Material shown Block Start

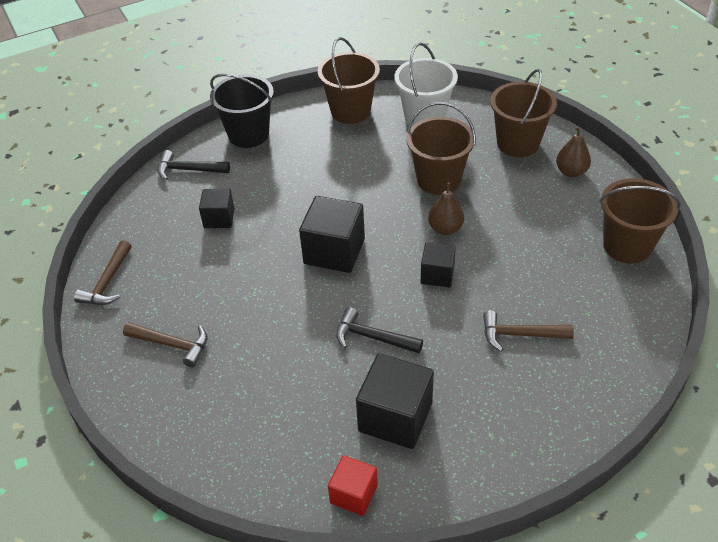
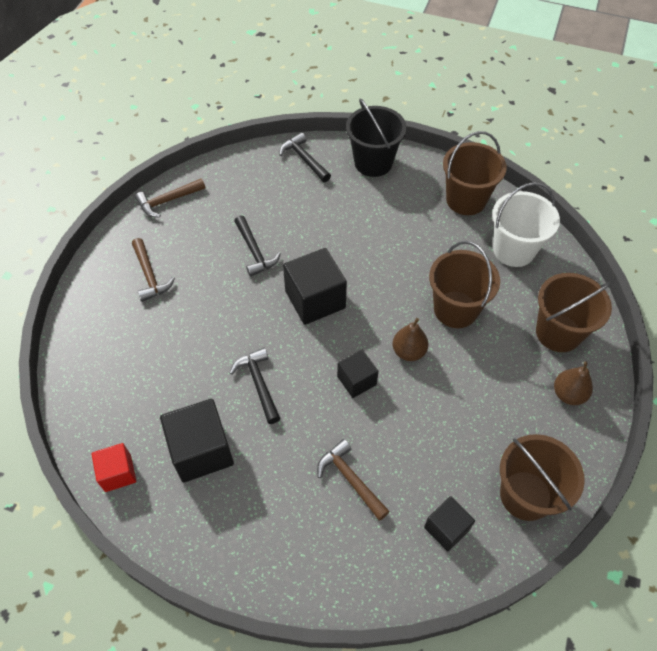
camera: 45 degrees right, 10 degrees up
(219, 218) = (278, 211): black cube -> black cube (446, 528)
(239, 258) = (254, 251): none -> black hammer

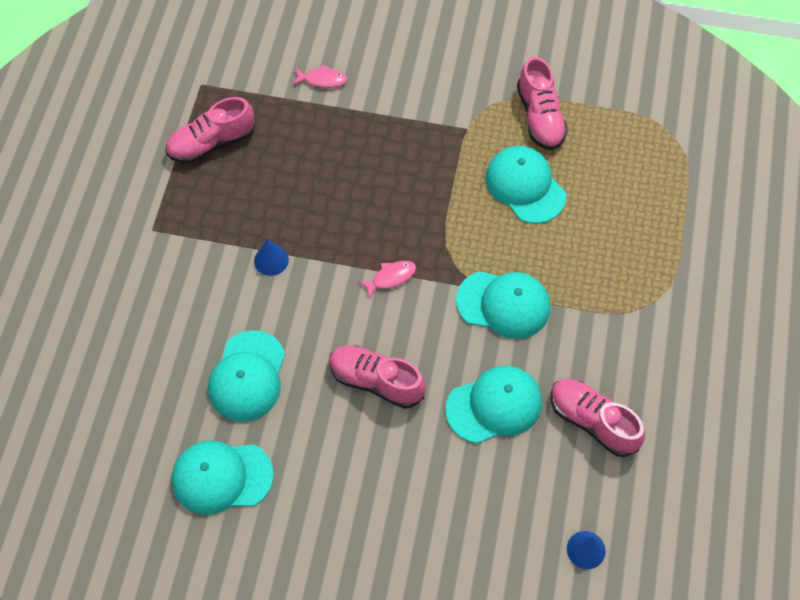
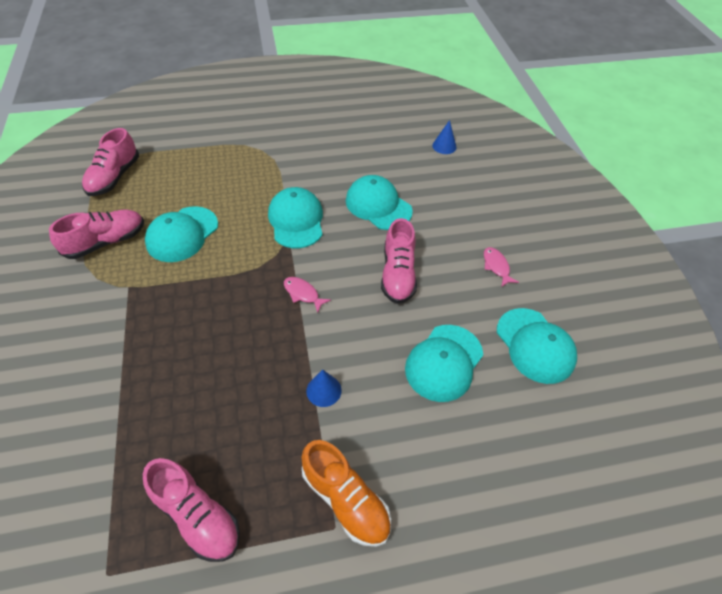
camera: 115 degrees left, 10 degrees down
(168, 244) = (345, 499): none -> orange shoe
(247, 376) = (444, 362): turquoise cap -> turquoise cap turned 135 degrees clockwise
(322, 80) = (82, 431): pink fish -> pink fish (496, 266)
(592, 421) = (362, 159): pink shoe -> pink shoe (114, 177)

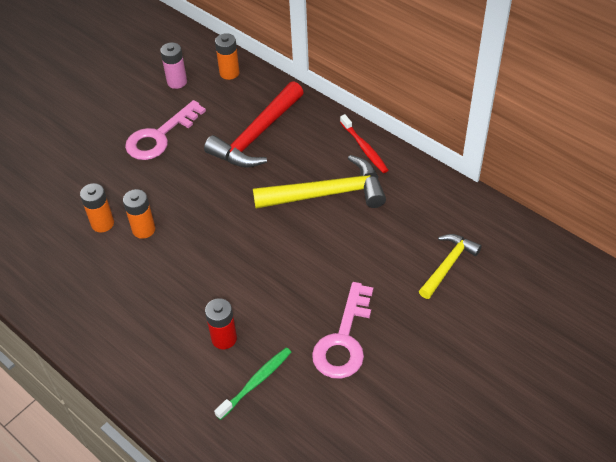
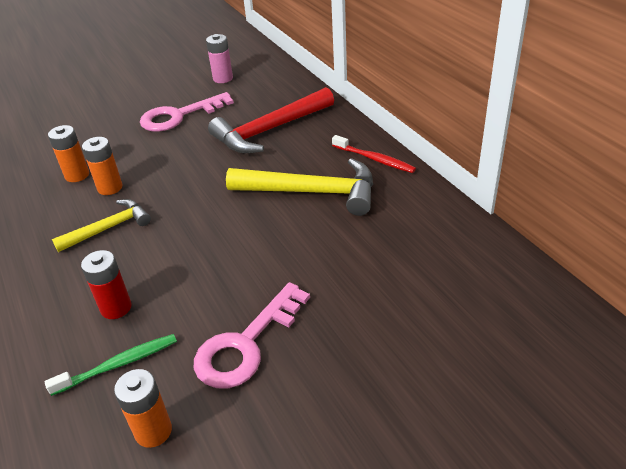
camera: 20 degrees right, 10 degrees down
(229, 73) = (275, 79): orange battery -> orange battery (153, 431)
(364, 148) = (374, 159): red toothbrush -> red toothbrush turned 45 degrees counterclockwise
(448, 265) = (415, 292): yellow hammer -> yellow hammer (109, 228)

Material shown Block End

- Problem:
Transcribe exactly the lines running from the line with "(322, 80) = (82, 431): pink" to the last line of the entries. Pictures stay out of the copy.

- Reply:
(322, 80) = (82, 431): pink fish -> pink fish (496, 266)
(592, 421) = (362, 159): pink shoe -> pink shoe (114, 177)

camera: 20 degrees right, 10 degrees down
(229, 73) = (275, 79): orange battery -> orange battery (153, 431)
(364, 148) = (374, 159): red toothbrush -> red toothbrush turned 45 degrees counterclockwise
(448, 265) = (415, 292): yellow hammer -> yellow hammer (109, 228)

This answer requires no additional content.